● Dataset records
==*==
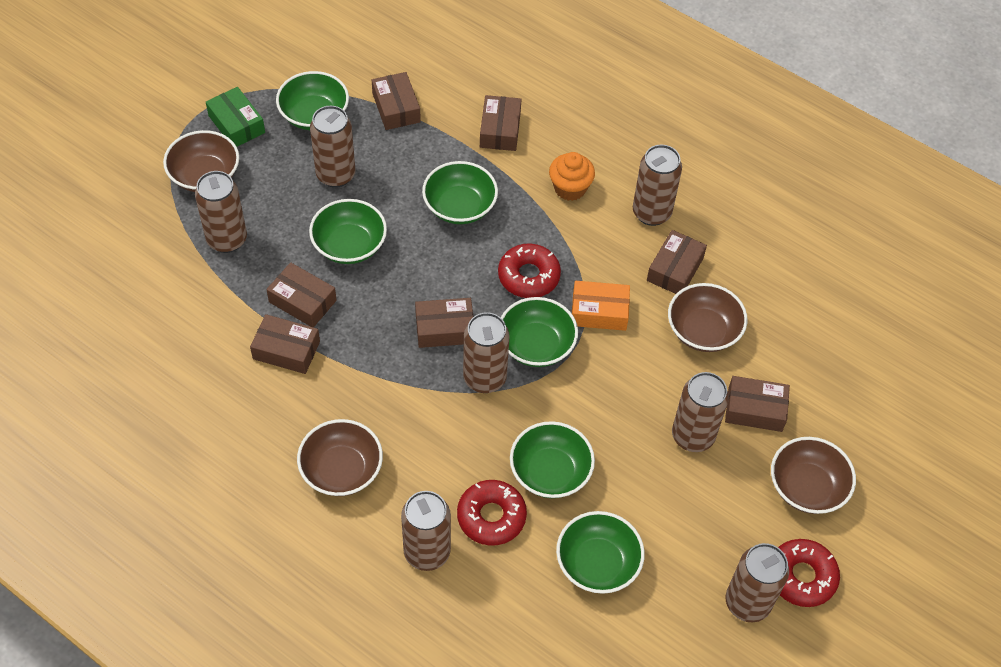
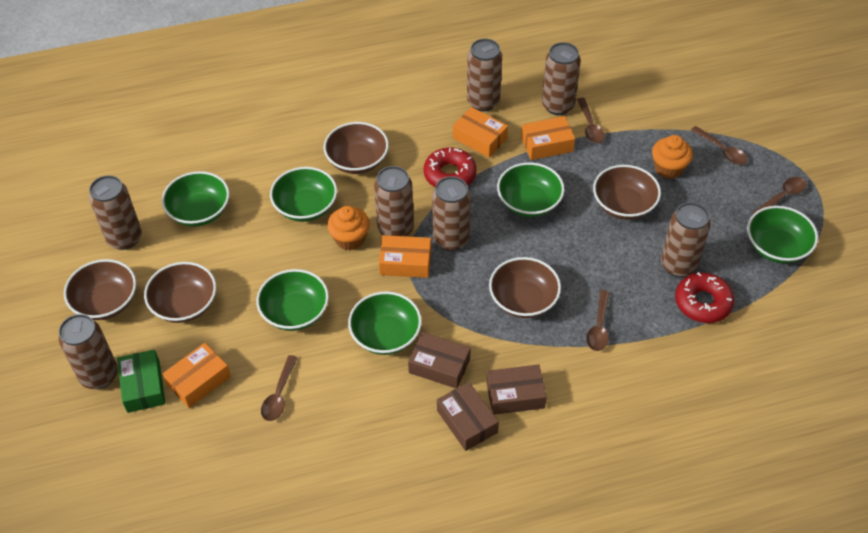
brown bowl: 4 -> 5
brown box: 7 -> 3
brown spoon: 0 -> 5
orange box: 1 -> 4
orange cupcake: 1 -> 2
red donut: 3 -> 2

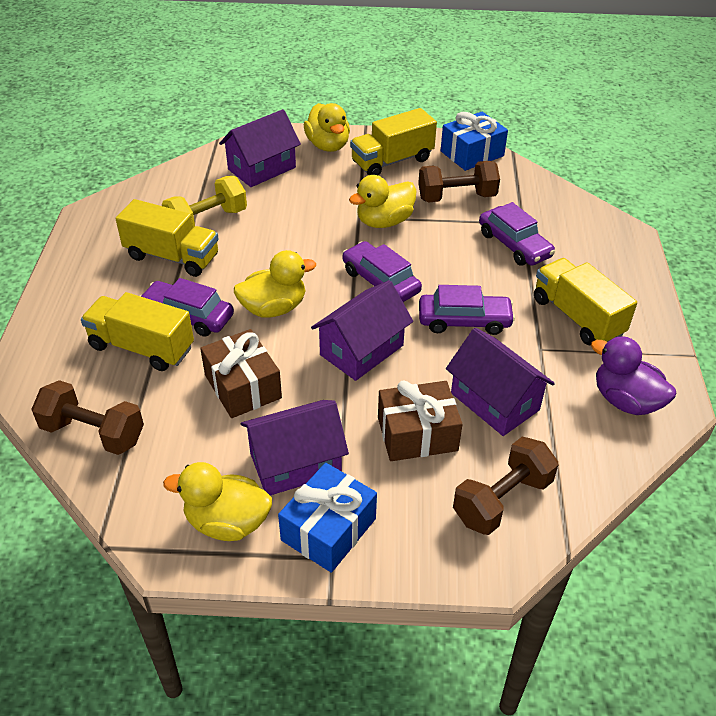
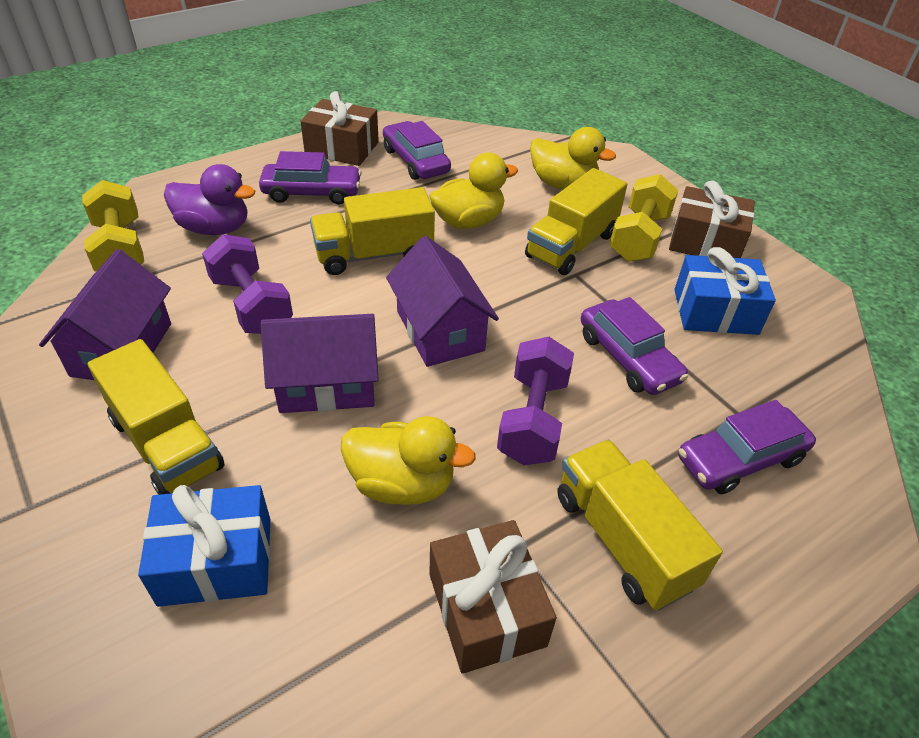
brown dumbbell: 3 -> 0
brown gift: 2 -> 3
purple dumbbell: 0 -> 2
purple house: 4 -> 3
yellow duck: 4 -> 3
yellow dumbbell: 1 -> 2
==*==
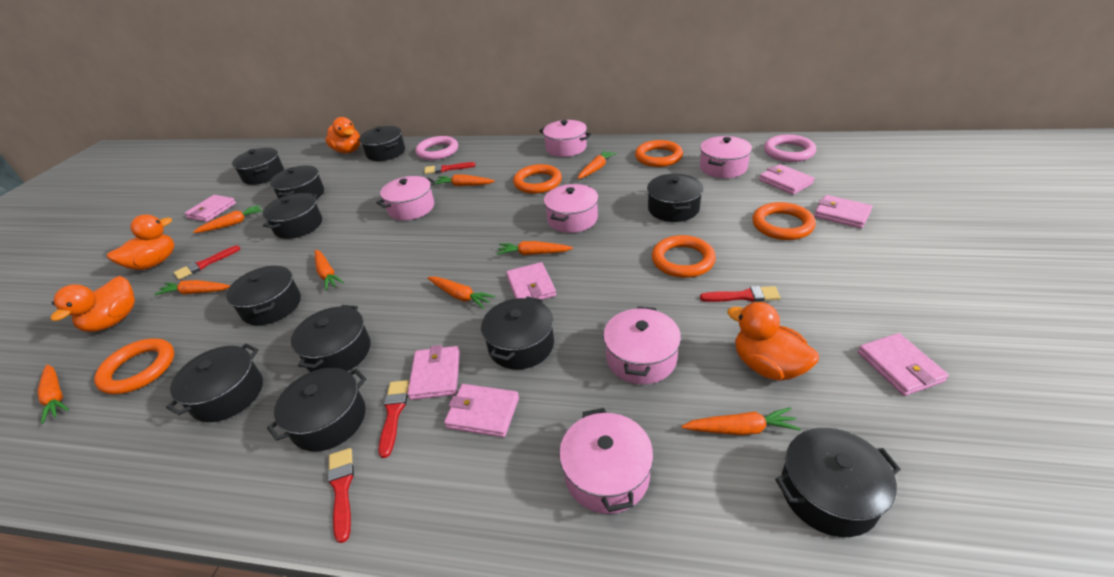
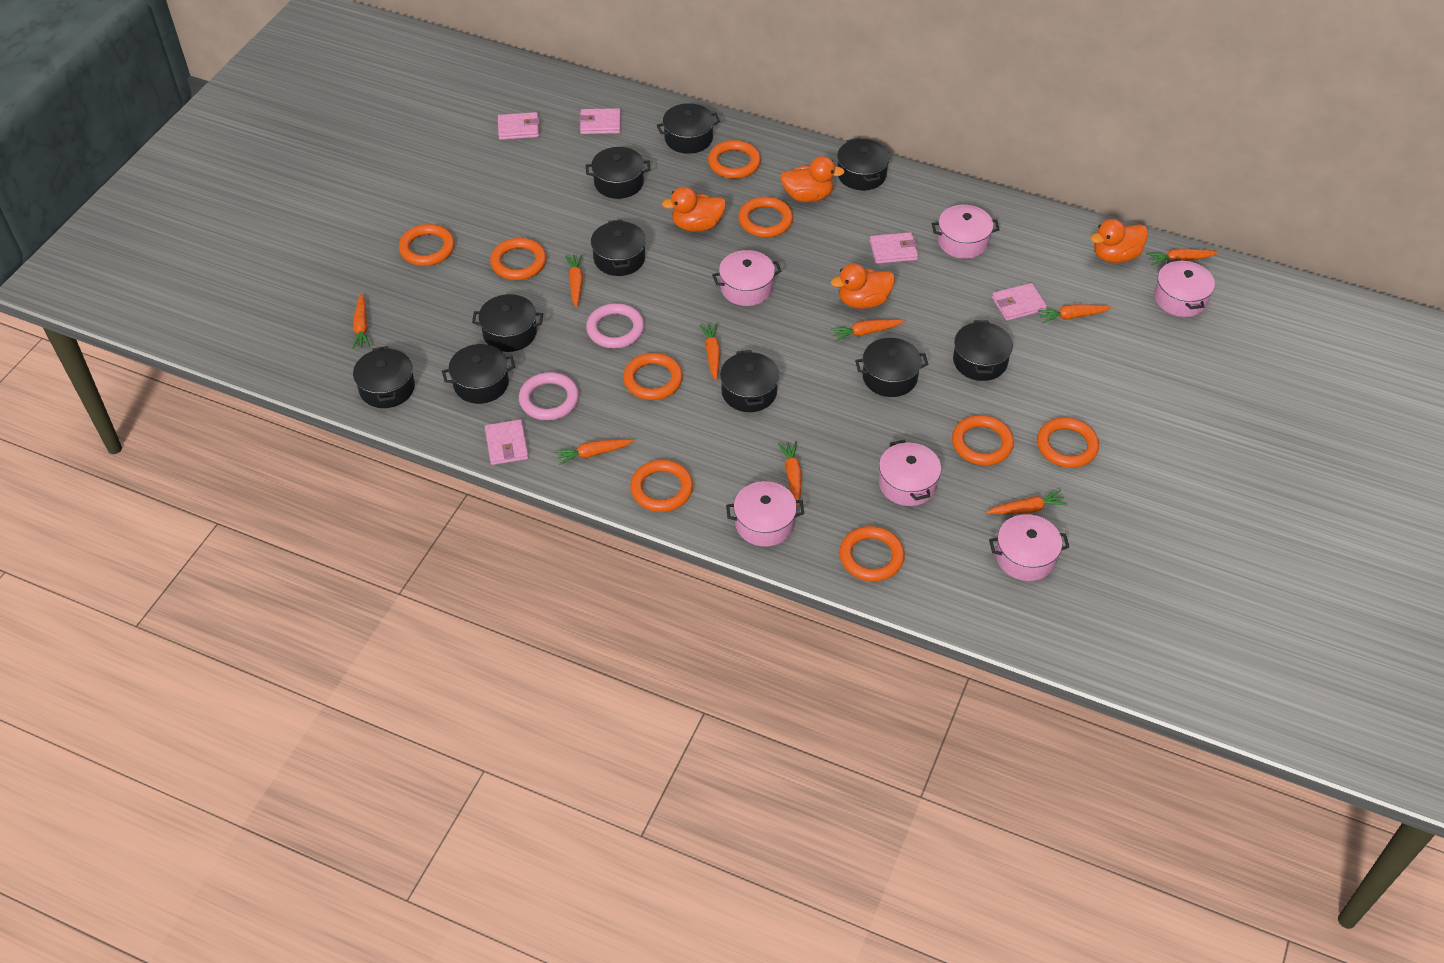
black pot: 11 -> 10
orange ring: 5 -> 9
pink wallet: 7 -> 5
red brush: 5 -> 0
==*==
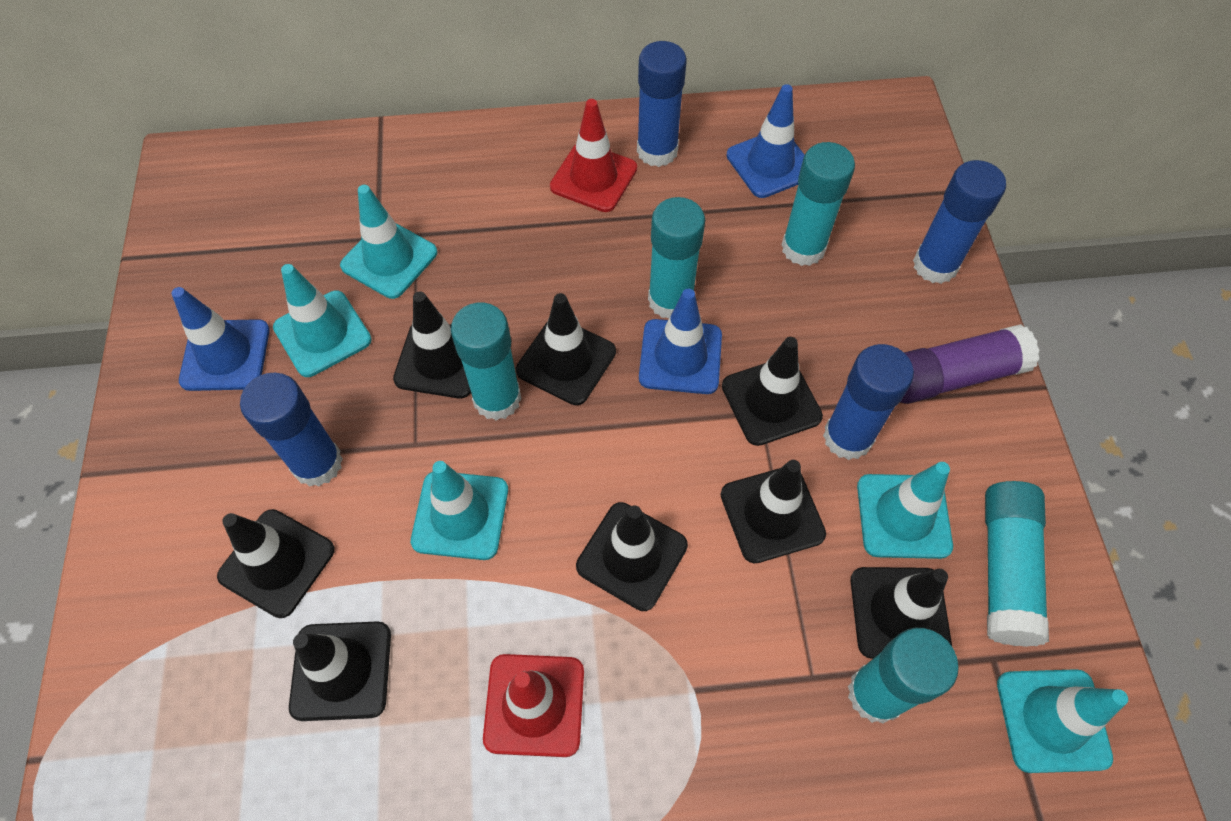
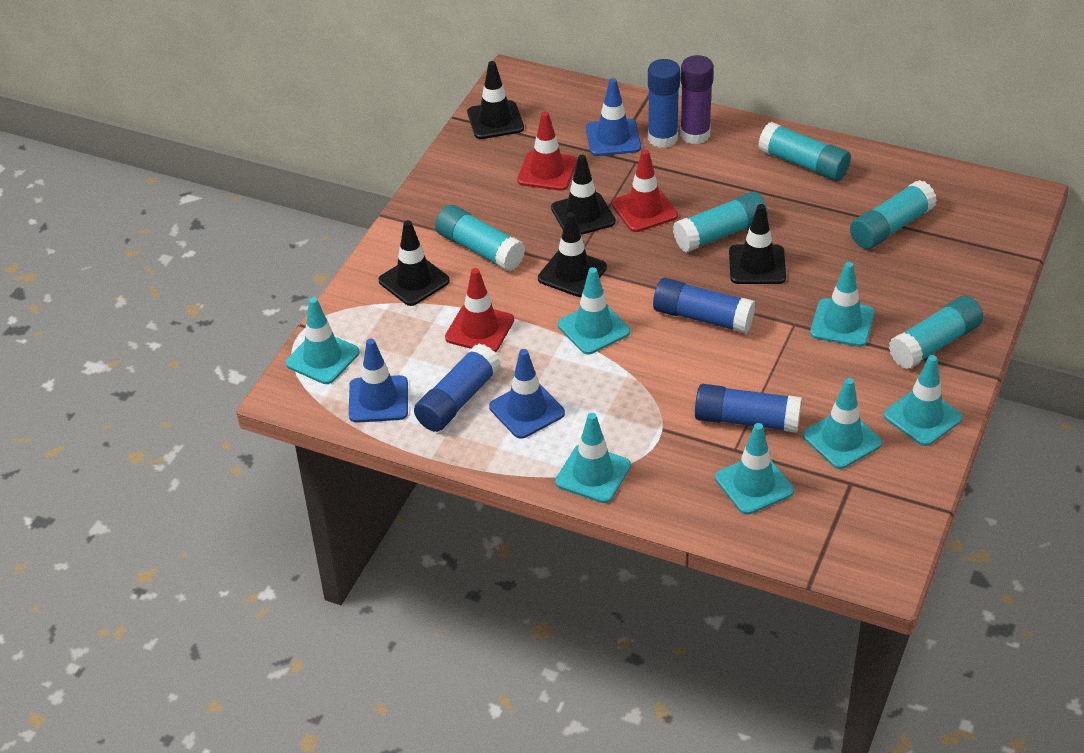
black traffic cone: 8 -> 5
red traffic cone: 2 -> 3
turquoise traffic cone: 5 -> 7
==*==
● Work item
Look through the listing above for the line with "brown bowl: 4 -> 5" and the line with "yellow dumbbell: 1 -> 2". Write out exactly those lines and everything between, leaving out pictures.

● Response
brown bowl: 4 -> 5
brown box: 7 -> 3
brown spoon: 0 -> 5
orange box: 1 -> 4
orange cupcake: 1 -> 2
red donut: 3 -> 2

brown dumbbell: 3 -> 0
brown gift: 2 -> 3
purple dumbbell: 0 -> 2
purple house: 4 -> 3
yellow duck: 4 -> 3
yellow dumbbell: 1 -> 2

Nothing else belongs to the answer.